___ TASK MATERIAL ___
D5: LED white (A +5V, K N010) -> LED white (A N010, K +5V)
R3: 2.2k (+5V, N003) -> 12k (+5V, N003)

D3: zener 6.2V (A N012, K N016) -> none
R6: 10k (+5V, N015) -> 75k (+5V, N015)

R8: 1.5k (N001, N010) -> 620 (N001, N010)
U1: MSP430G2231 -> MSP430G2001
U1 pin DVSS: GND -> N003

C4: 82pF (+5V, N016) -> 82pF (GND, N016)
___
___ TASK MATERIAL ___
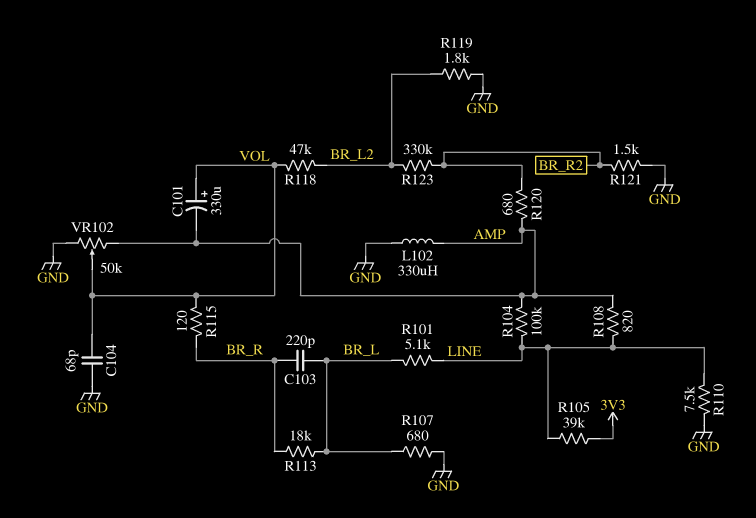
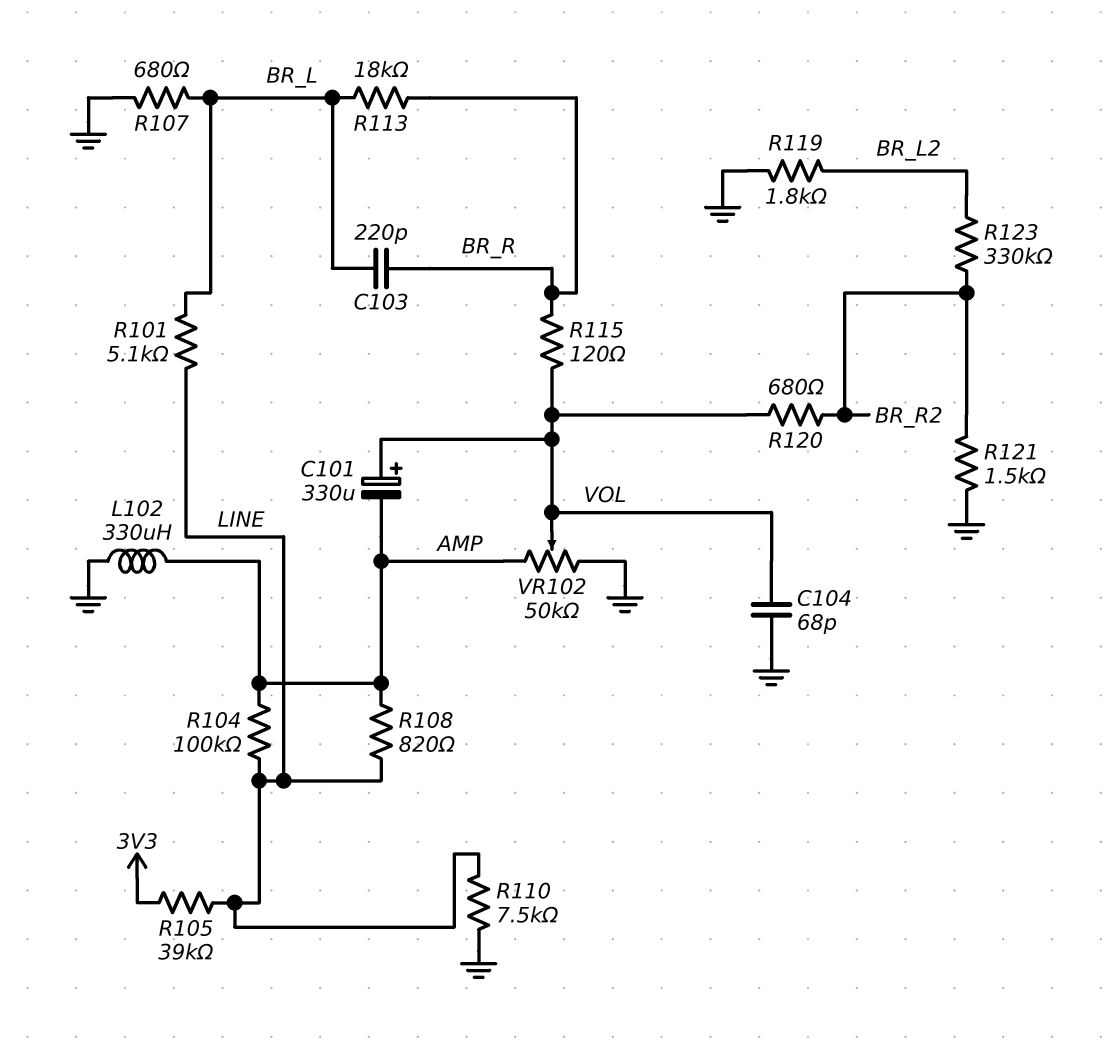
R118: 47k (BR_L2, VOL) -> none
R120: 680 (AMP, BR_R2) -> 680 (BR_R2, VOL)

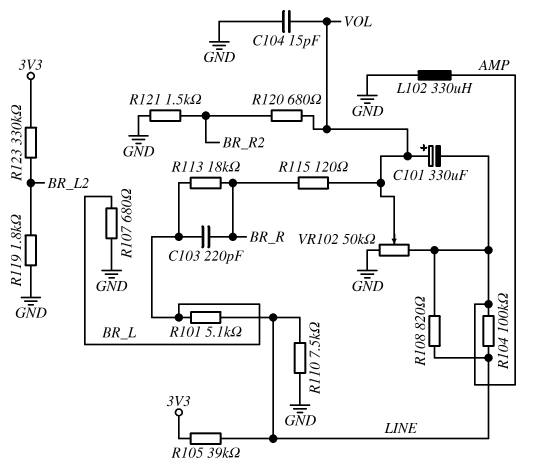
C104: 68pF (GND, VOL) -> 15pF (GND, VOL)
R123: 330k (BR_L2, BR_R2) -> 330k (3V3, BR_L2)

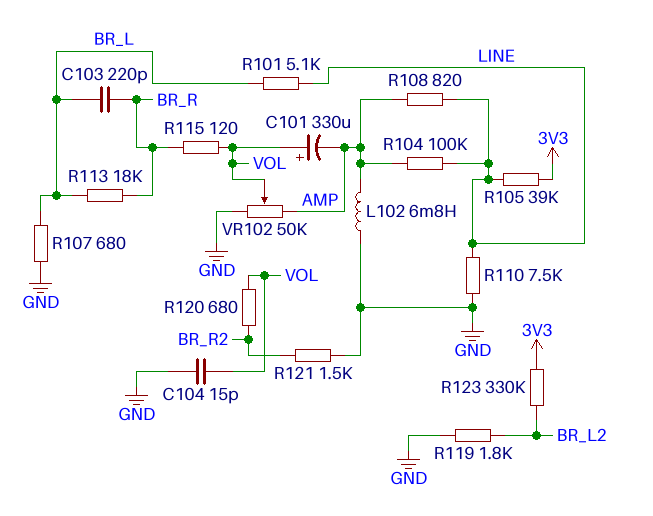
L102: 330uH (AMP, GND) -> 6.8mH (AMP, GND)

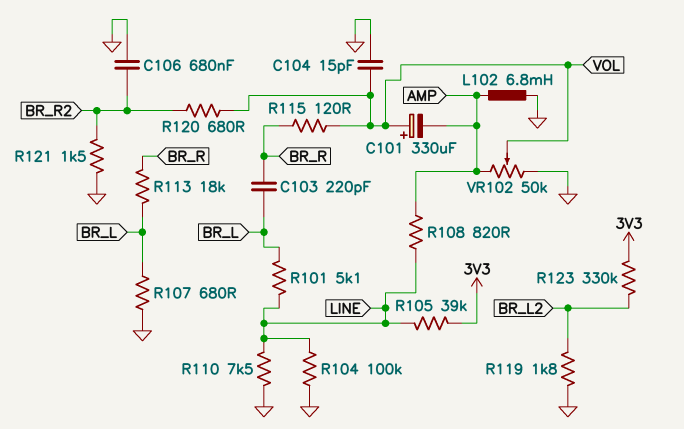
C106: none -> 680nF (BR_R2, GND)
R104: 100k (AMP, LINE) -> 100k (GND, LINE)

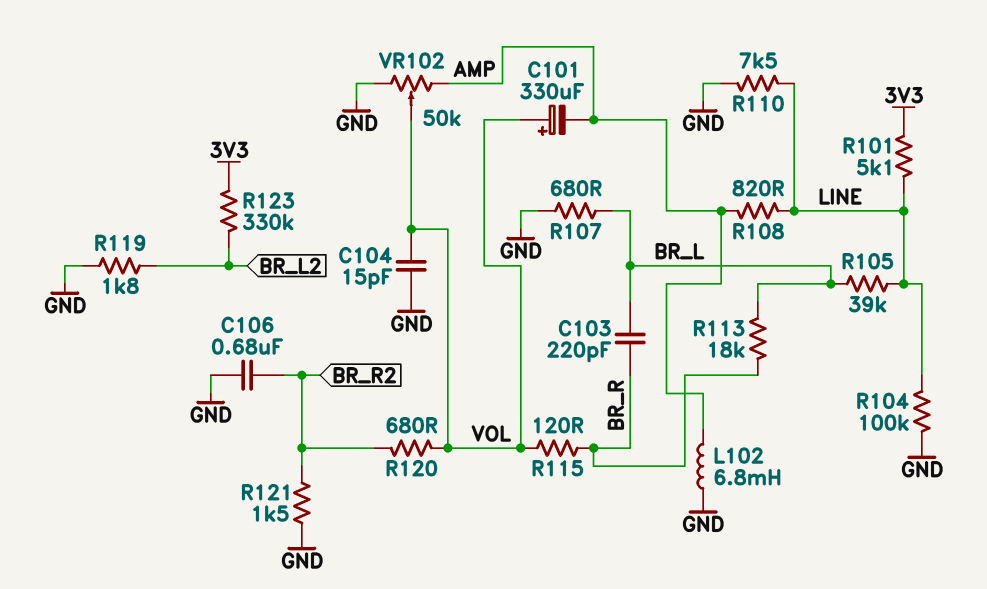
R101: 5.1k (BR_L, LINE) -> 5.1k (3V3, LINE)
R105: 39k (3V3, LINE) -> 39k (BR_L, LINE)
___
___ TASK MATERIAL ___
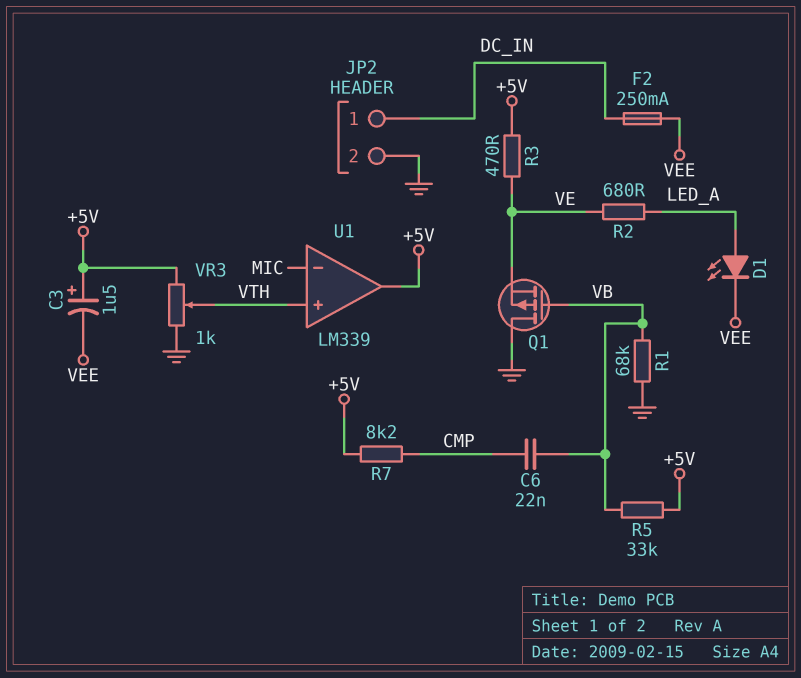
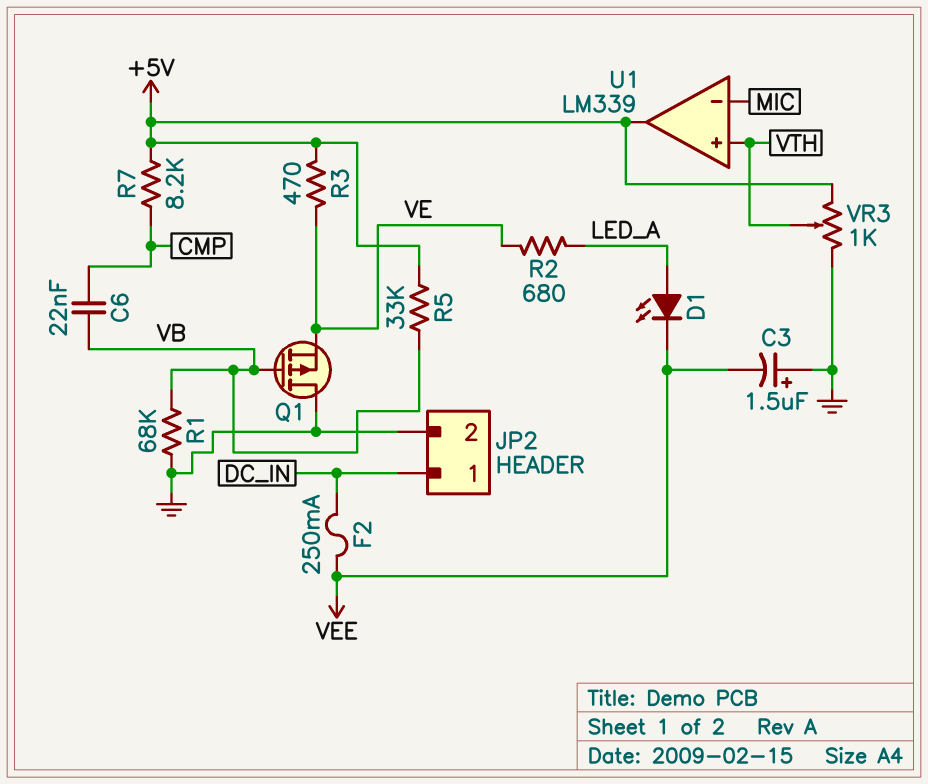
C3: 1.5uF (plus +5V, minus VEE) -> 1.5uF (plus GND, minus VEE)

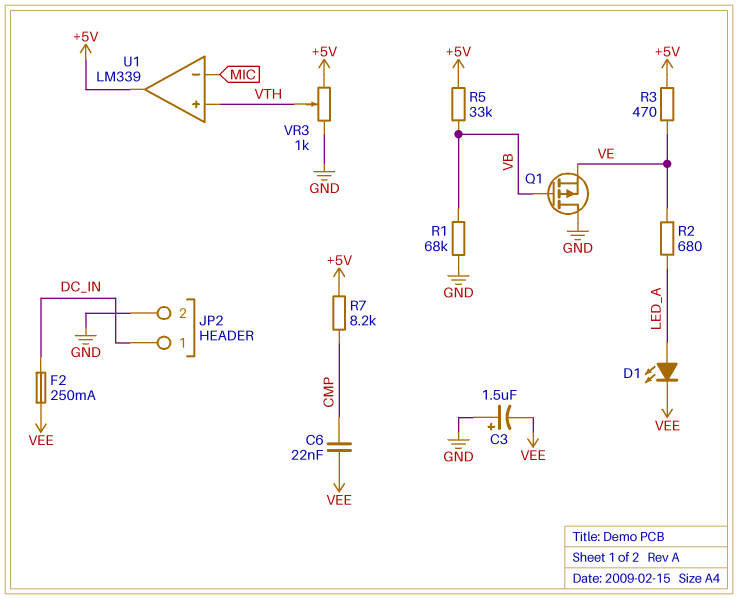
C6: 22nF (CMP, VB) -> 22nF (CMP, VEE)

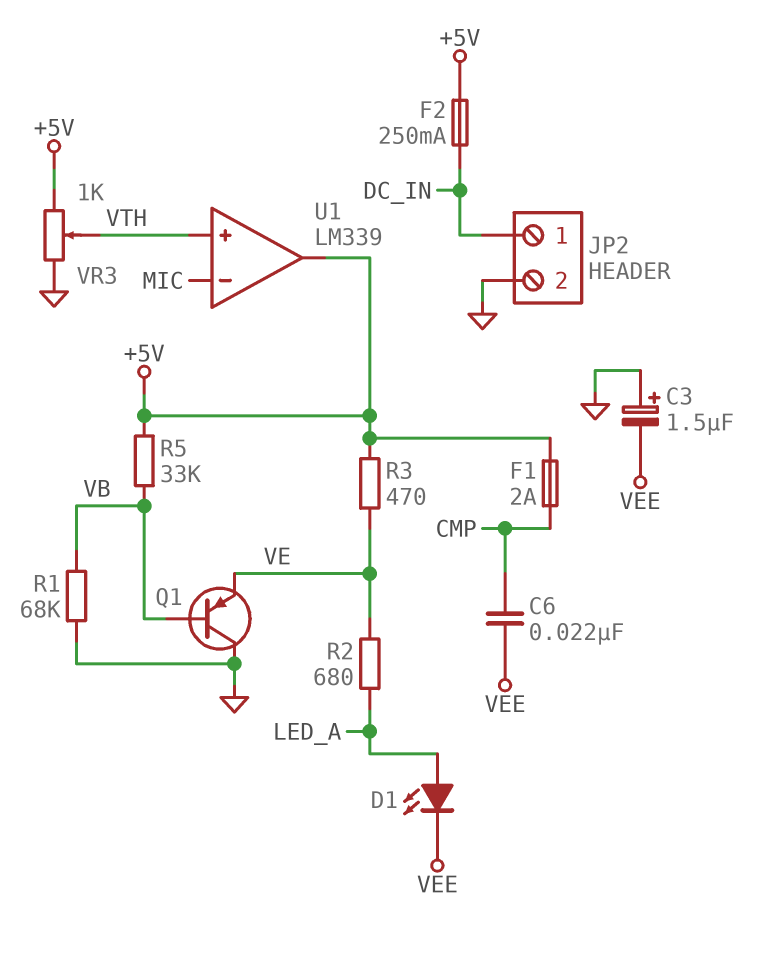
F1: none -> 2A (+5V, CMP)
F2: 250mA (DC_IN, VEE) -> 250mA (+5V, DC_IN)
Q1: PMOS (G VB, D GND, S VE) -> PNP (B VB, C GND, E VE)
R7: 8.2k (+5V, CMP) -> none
___
**INSTRUCTIONS FOR THE TASK**
Where a line in the records above contains the string "none", return that line.

**SOLUTION TO THE PROBLEM**
D3: zener 6.2V (A N012, K N016) -> none
R118: 47k (BR_L2, VOL) -> none
C106: none -> 680nF (BR_R2, GND)
F1: none -> 2A (+5V, CMP)
R7: 8.2k (+5V, CMP) -> none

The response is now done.